Revision tracking records:
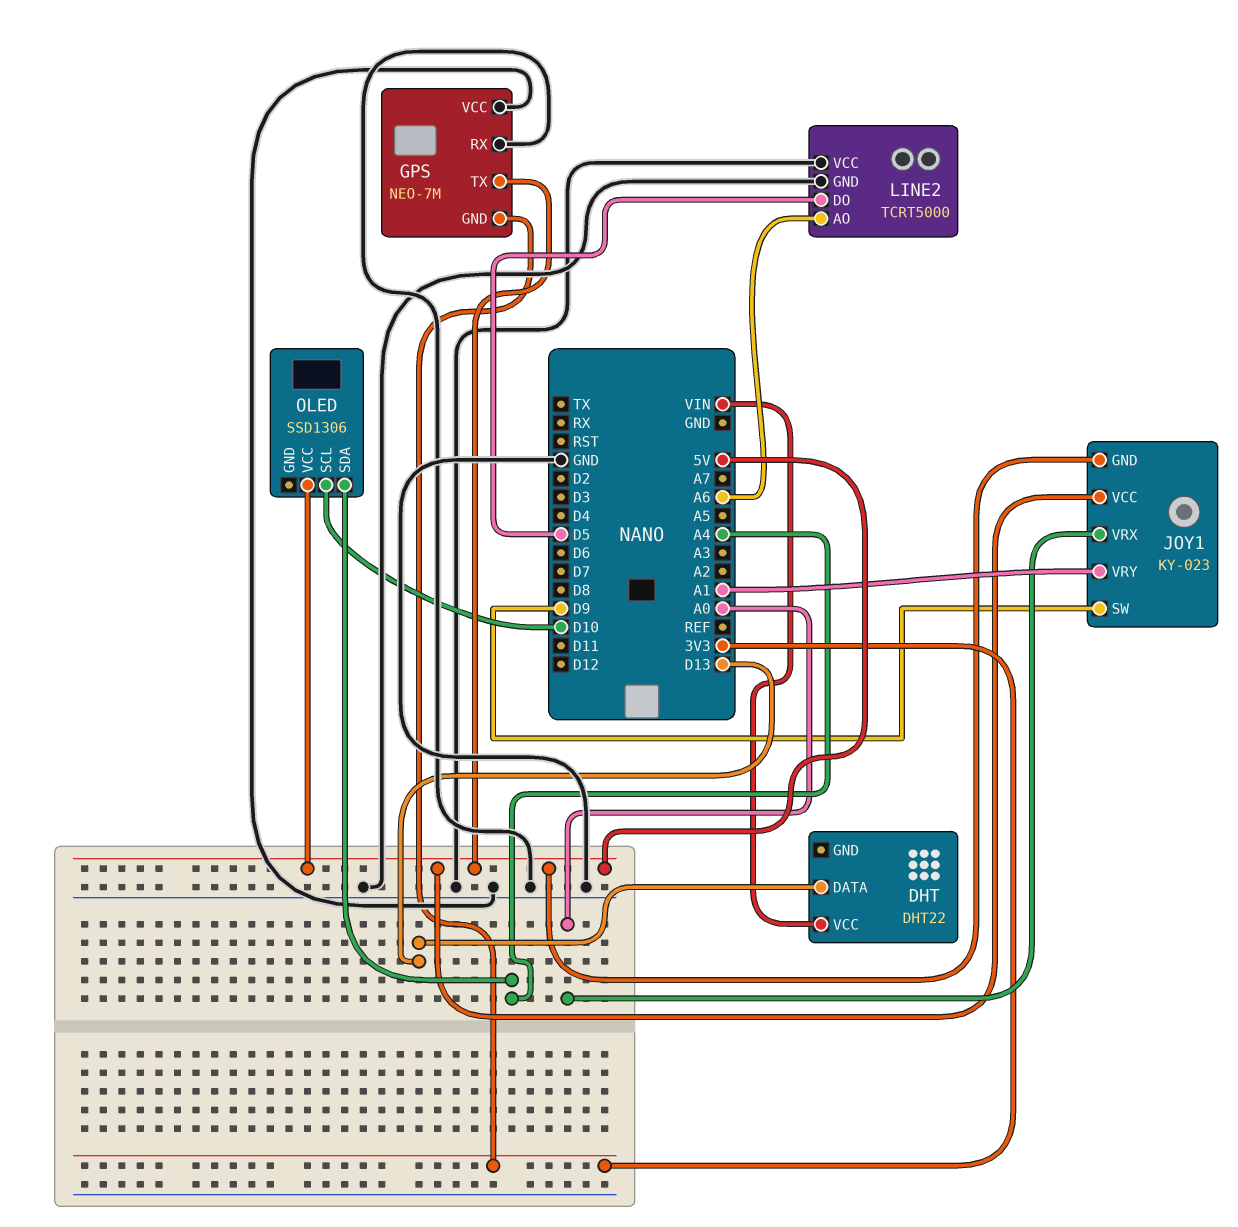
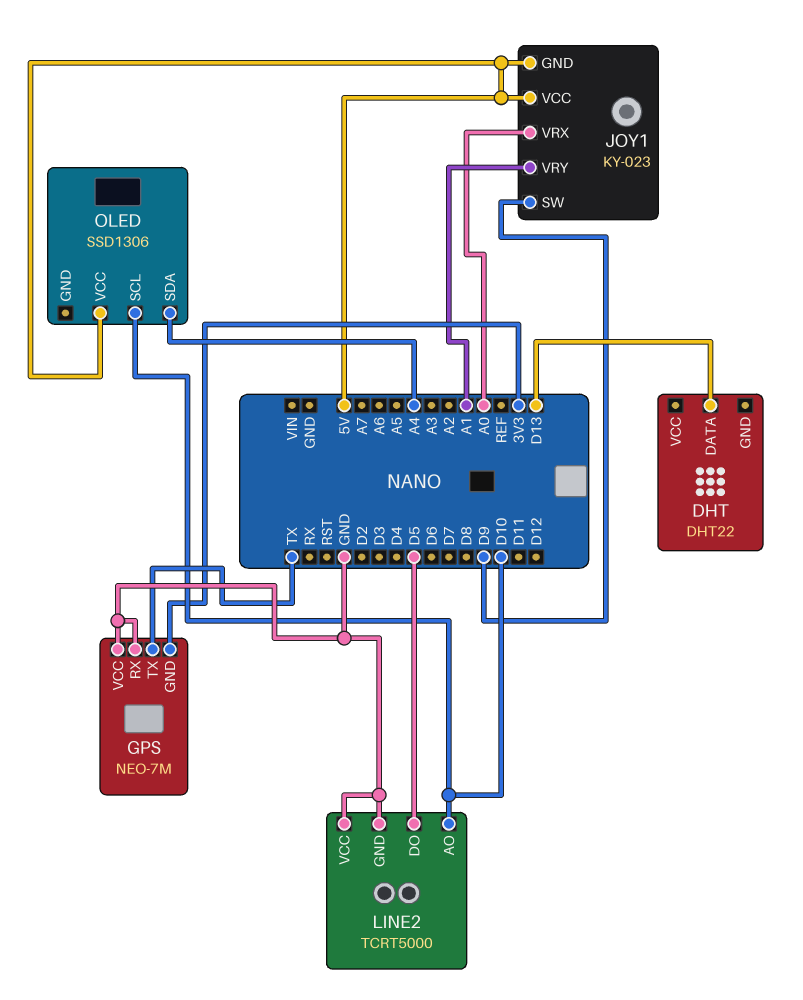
DHT pin VCC: VIN -> none
GPS pin TX: 5V -> TX
LINE2 pin AO: A6 -> D10

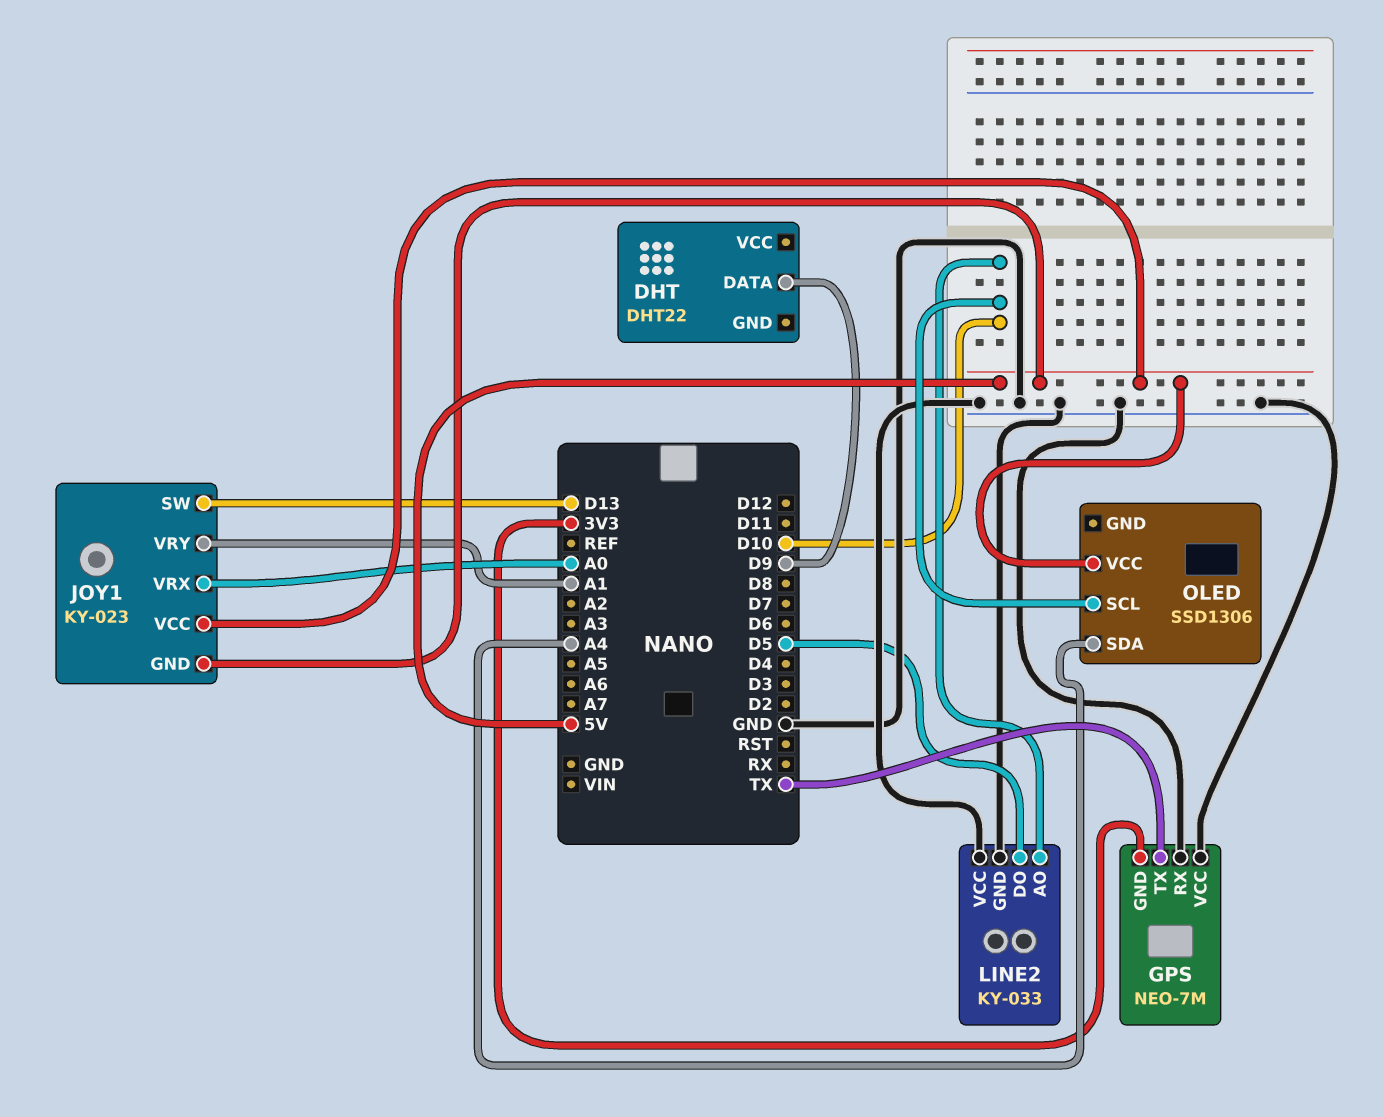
DHT pin DATA: D13 -> D9
JOY1 pin SW: D9 -> D13
LINE2: TCRT5000 -> KY-033

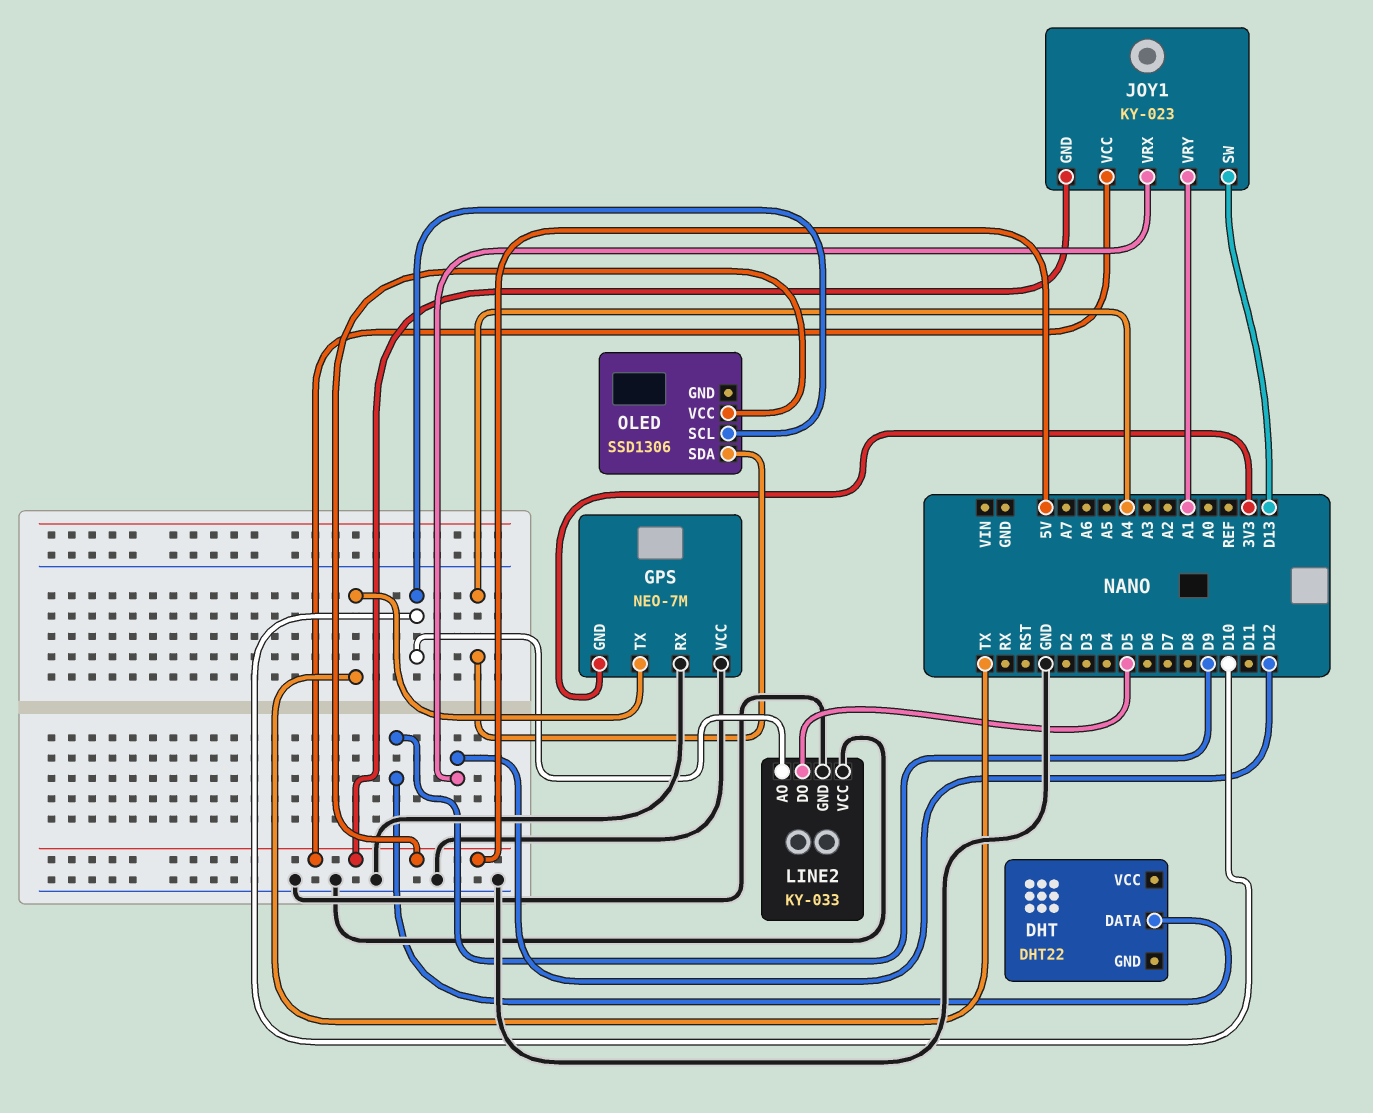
JOY1 pin VRX: A0 -> D12

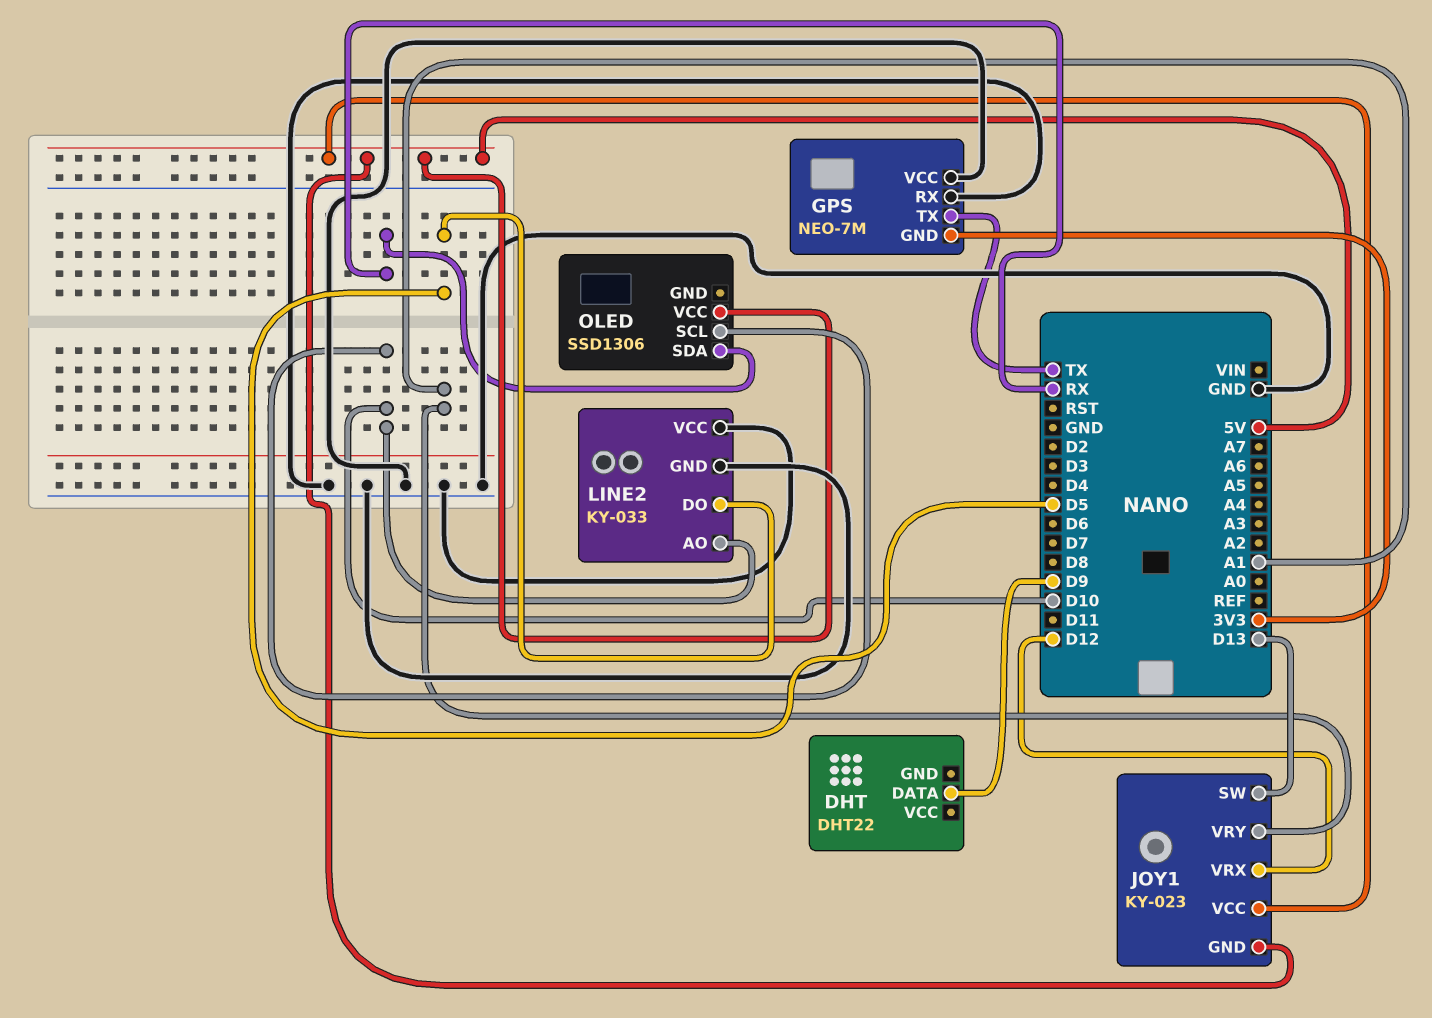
OLED pin SDA: A4 -> RX

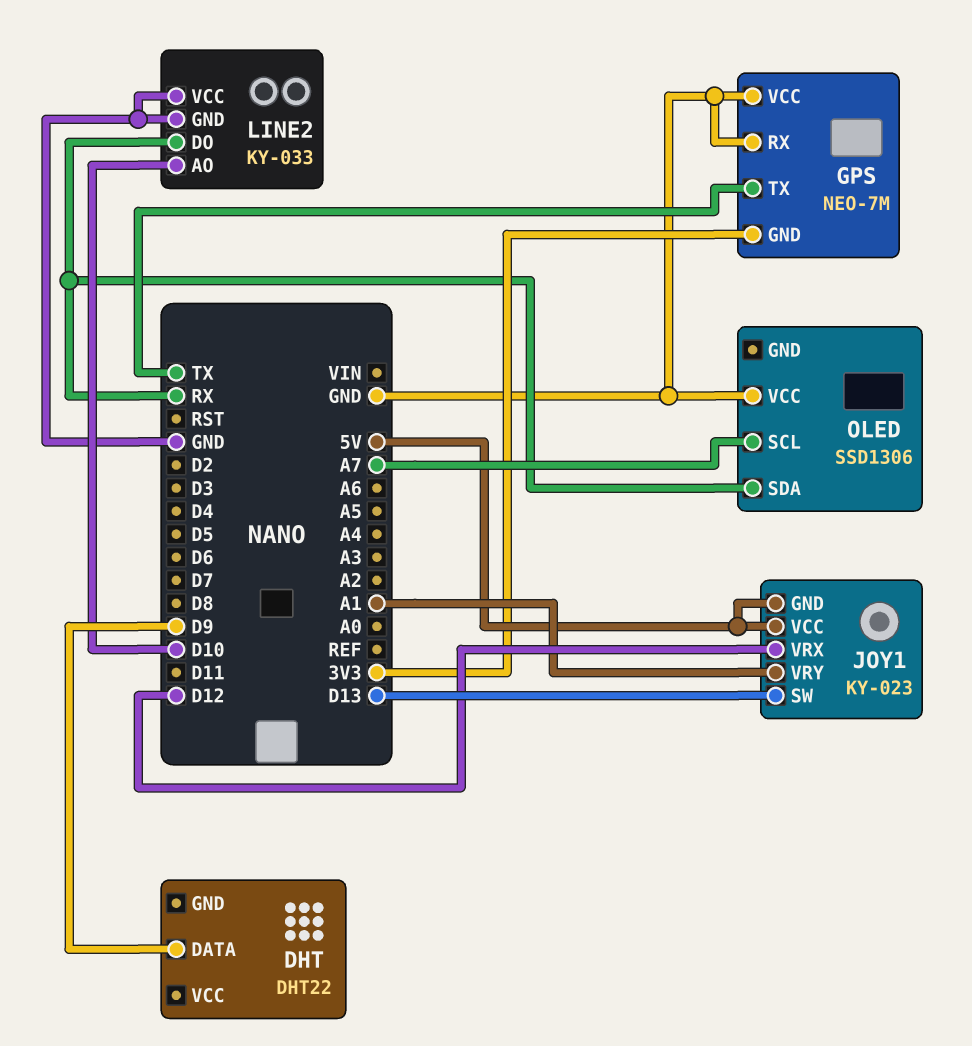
LINE2 pin DO: D5 -> RX
OLED pin SCL: D10 -> A7
OLED pin VCC: 5V -> GND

What you will do: Make an exact copy of every line from the one with "LINE2 pin DO: D5 -> RX" to the end of the data, with the first and last of those lines included.

Result of this exercise:
LINE2 pin DO: D5 -> RX
OLED pin SCL: D10 -> A7
OLED pin VCC: 5V -> GND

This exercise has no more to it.